▶ [PROBLEM]:
Exactly as written and without the pictures, output the entries below.

▶ [Recorded data]:

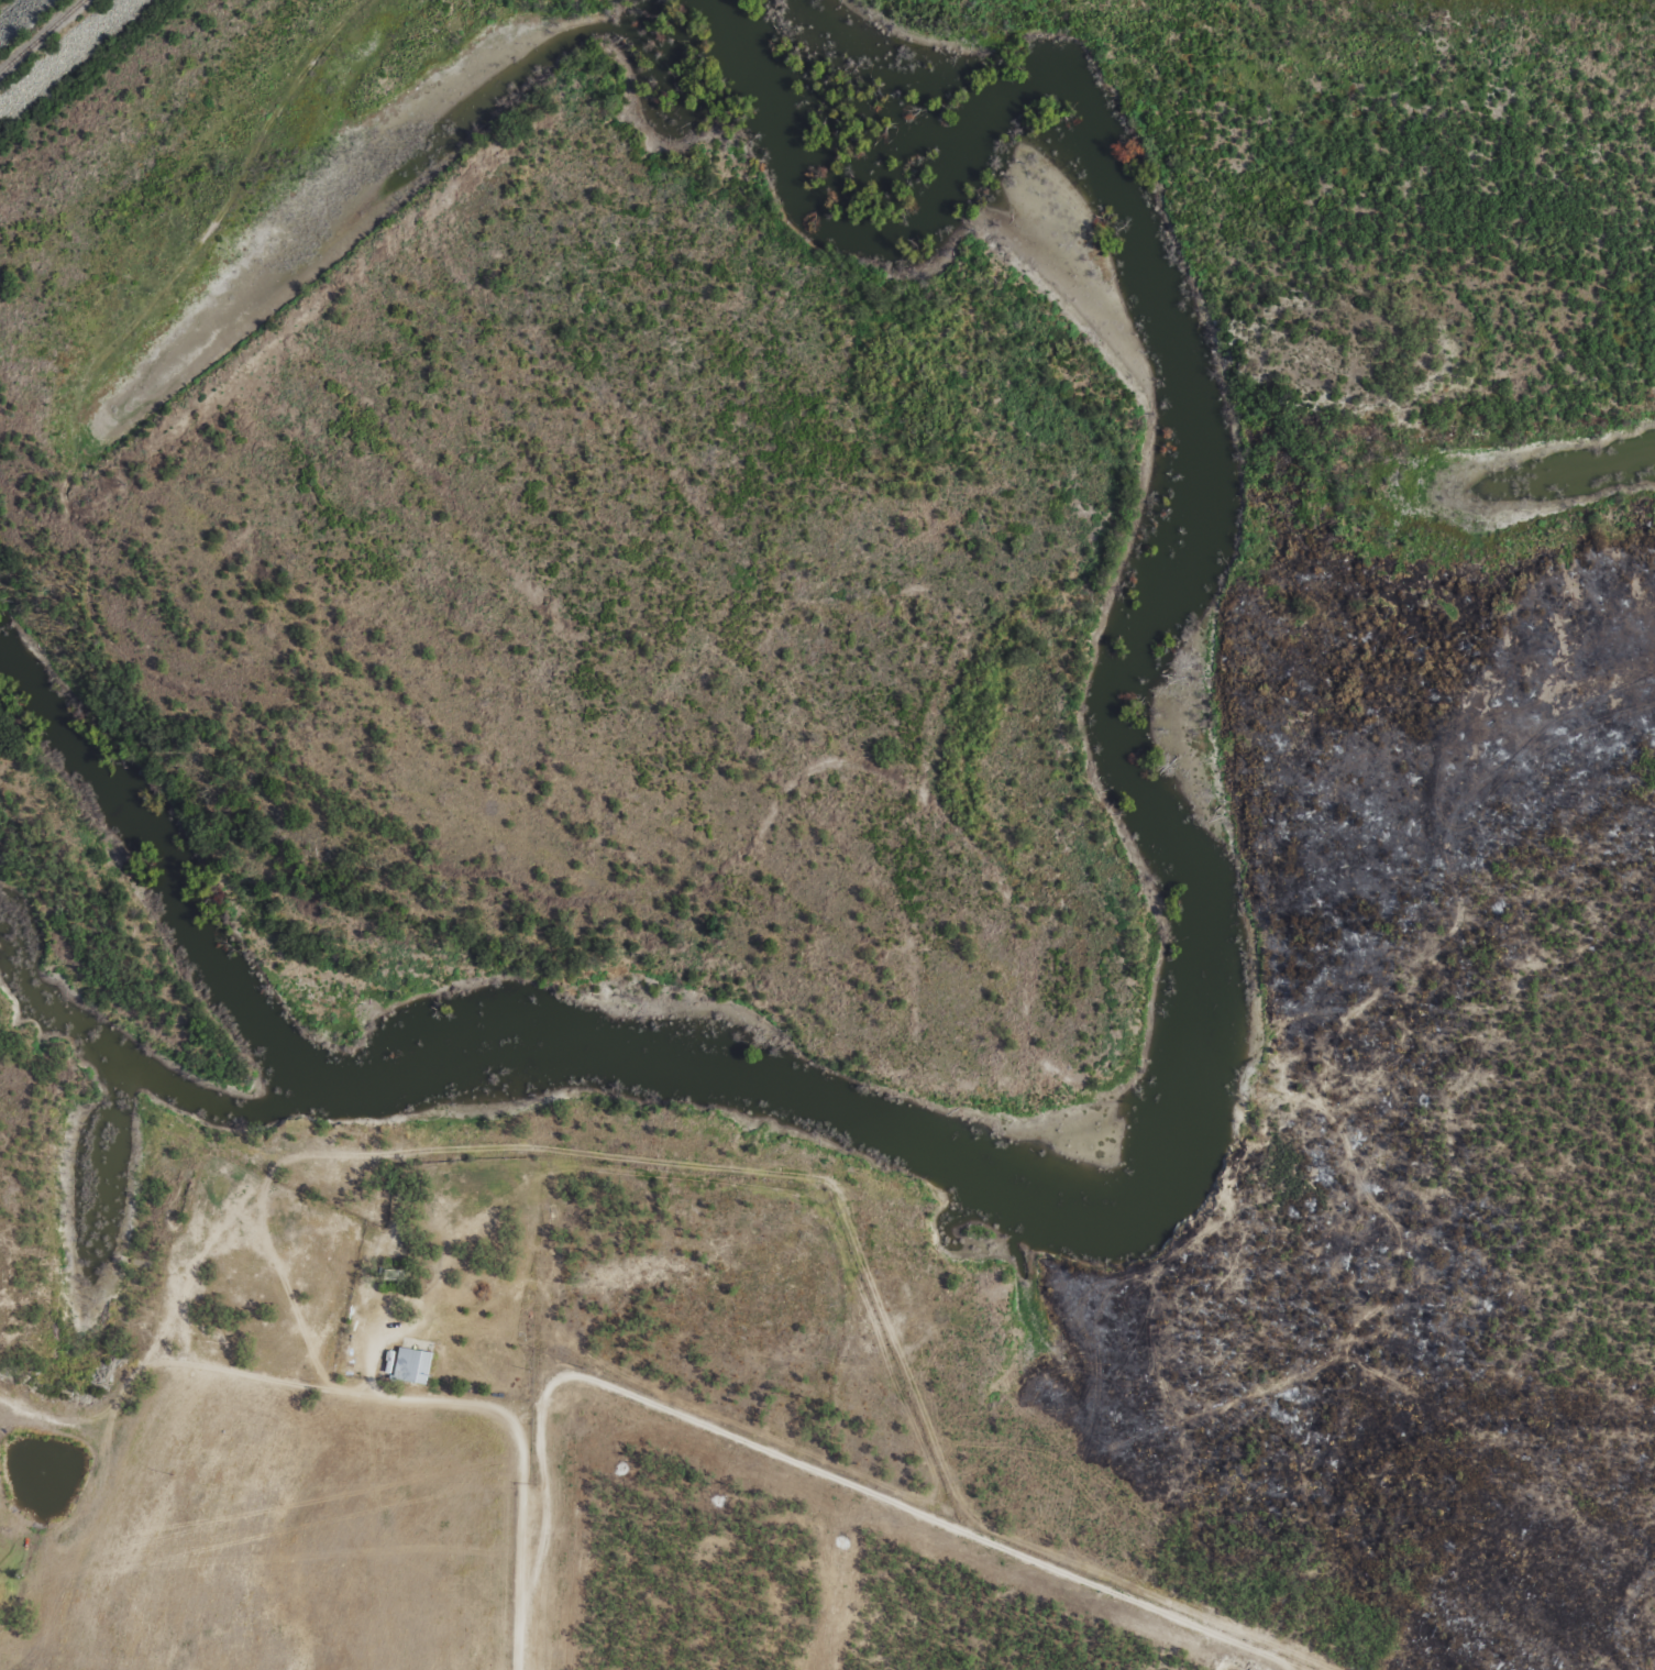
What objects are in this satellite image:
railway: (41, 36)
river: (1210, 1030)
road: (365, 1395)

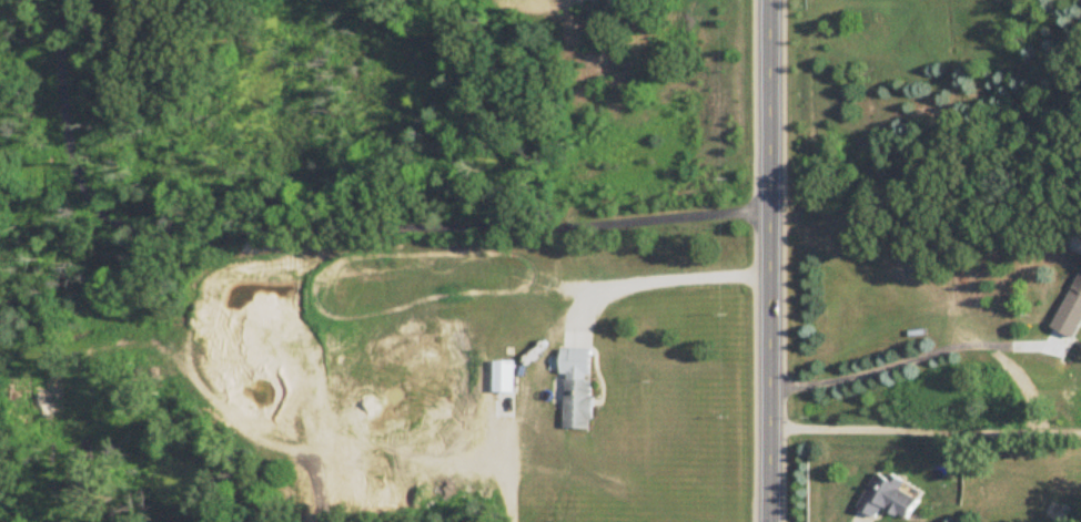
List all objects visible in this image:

▶ [RESULT FOR THIS EXERCISE]:
What objects are in this satellite image:
railway: (41, 36)
river: (1210, 1030)
road: (365, 1395)

List all objects visible in this image:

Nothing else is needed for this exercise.